_WRITTEN PROBLEM_
Copy the records from the line that contains "Is white matte lampshade at center inside" through the line that contains "No, white matte lampshade at center is", changing "lampshade" to "lamp shade" and leaving everything else as it is.

#### ENTRIES ####

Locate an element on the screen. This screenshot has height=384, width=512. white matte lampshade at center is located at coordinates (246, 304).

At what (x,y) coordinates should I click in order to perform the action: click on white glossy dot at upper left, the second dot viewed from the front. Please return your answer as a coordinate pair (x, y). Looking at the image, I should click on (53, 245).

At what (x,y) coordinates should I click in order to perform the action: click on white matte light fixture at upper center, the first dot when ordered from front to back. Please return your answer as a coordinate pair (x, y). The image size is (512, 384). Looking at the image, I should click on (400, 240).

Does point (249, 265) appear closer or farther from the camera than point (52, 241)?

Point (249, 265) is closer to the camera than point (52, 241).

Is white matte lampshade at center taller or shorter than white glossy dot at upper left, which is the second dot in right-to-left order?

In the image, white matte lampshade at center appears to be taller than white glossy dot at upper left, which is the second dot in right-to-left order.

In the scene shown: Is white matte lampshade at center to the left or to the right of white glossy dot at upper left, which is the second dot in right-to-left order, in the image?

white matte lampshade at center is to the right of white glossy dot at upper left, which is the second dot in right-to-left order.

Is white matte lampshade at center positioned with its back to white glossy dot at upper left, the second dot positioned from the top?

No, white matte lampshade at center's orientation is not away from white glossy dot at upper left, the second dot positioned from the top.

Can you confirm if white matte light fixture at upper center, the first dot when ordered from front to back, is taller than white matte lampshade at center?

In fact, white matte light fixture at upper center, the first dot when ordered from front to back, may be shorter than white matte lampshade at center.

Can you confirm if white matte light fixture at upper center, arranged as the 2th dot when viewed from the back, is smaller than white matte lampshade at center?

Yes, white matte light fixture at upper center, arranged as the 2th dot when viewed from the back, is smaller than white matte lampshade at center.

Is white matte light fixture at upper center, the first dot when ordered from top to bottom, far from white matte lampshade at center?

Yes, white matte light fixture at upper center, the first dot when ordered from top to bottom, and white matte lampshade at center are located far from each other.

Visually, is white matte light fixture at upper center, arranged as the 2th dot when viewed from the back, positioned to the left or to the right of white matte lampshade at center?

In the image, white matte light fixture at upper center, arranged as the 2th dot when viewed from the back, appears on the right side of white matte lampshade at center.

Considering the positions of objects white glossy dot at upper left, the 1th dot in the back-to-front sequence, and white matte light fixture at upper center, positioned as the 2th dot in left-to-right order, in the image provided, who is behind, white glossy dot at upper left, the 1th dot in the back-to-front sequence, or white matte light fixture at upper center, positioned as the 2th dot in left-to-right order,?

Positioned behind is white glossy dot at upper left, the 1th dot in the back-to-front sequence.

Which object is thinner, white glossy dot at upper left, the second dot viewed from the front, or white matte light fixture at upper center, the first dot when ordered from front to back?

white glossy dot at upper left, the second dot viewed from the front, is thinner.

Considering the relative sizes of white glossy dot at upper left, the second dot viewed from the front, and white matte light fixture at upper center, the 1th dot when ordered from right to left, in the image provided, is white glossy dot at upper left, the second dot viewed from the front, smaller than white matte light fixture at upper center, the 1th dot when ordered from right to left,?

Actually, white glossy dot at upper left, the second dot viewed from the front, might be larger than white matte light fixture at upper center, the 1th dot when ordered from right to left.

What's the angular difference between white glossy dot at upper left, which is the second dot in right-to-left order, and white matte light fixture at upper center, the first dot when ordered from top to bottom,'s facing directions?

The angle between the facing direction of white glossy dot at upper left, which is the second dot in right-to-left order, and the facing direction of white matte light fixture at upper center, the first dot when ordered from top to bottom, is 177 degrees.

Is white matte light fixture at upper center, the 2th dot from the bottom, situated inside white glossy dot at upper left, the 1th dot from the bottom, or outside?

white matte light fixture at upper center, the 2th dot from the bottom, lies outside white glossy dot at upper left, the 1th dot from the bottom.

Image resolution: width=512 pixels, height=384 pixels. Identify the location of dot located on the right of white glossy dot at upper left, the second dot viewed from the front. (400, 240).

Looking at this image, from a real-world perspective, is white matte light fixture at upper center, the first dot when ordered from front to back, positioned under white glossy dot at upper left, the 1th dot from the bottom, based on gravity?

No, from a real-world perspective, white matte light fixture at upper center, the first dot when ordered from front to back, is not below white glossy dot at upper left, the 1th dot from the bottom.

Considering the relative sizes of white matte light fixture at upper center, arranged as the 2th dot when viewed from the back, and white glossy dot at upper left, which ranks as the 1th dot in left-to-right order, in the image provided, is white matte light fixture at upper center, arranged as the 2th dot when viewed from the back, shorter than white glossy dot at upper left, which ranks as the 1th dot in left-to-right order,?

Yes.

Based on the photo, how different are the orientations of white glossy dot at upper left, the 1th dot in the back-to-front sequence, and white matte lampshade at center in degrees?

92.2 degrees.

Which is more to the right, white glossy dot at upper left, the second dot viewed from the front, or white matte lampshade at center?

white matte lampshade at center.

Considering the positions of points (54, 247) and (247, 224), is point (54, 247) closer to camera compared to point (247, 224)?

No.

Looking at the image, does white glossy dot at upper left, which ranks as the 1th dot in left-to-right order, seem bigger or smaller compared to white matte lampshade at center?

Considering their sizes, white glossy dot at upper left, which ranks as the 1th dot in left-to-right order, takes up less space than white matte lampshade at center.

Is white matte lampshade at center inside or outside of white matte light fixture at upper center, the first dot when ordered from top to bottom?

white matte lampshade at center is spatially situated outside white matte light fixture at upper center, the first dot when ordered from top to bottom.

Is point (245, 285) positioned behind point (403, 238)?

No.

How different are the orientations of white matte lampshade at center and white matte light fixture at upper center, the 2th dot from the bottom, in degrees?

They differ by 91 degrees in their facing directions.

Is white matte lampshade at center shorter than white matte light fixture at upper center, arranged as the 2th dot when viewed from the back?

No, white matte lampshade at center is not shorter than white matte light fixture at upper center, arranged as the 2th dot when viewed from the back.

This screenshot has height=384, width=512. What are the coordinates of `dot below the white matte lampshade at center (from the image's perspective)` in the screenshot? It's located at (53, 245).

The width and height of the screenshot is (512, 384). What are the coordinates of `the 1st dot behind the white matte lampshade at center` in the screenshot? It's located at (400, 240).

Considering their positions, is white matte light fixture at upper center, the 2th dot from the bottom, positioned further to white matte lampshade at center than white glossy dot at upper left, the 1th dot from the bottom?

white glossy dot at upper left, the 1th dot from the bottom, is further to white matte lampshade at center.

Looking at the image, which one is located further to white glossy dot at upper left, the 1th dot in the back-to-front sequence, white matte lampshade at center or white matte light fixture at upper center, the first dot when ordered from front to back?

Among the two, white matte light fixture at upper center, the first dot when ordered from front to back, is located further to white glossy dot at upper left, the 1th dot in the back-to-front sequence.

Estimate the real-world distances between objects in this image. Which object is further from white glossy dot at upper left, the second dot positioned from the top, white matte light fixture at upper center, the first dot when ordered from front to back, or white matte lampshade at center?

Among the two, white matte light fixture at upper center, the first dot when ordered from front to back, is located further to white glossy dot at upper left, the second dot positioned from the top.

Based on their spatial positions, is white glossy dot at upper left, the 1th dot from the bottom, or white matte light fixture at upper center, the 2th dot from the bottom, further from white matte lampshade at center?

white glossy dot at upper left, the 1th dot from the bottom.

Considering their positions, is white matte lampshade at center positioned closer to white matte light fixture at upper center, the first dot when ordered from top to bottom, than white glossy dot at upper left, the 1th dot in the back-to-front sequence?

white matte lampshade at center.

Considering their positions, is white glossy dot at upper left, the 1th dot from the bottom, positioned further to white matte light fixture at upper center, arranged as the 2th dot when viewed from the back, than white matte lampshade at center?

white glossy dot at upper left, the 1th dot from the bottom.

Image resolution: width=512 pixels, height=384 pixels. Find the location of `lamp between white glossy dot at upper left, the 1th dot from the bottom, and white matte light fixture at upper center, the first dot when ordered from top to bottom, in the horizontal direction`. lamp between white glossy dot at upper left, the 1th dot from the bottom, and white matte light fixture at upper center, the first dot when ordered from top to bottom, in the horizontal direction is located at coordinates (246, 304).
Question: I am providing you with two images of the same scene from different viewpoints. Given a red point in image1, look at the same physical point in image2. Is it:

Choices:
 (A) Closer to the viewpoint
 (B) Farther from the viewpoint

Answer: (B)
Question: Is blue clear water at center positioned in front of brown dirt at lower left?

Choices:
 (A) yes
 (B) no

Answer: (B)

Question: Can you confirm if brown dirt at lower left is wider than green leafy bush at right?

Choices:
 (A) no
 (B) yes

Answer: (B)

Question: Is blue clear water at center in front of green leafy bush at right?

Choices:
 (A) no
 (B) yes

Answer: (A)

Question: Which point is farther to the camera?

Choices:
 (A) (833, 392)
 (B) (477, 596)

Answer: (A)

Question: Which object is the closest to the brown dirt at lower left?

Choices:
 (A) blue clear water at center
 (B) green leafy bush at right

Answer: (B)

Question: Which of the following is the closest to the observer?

####

_REPLY_
Is white matte lamp shade at center inside or outside of white matte light fixture at upper center, the first dot when ordered from top to bottom?

white matte lamp shade at center is spatially situated outside white matte light fixture at upper center, the first dot when ordered from top to bottom.

Is point (245, 285) positioned behind point (403, 238)?

No.

How different are the orientations of white matte lamp shade at center and white matte light fixture at upper center, the 2th dot from the bottom, in degrees?

They differ by 91 degrees in their facing directions.

Is white matte lamp shade at center shorter than white matte light fixture at upper center, arranged as the 2th dot when viewed from the back?

No, white matte lamp shade at center is not shorter than white matte light fixture at upper center, arranged as the 2th dot when viewed from the back.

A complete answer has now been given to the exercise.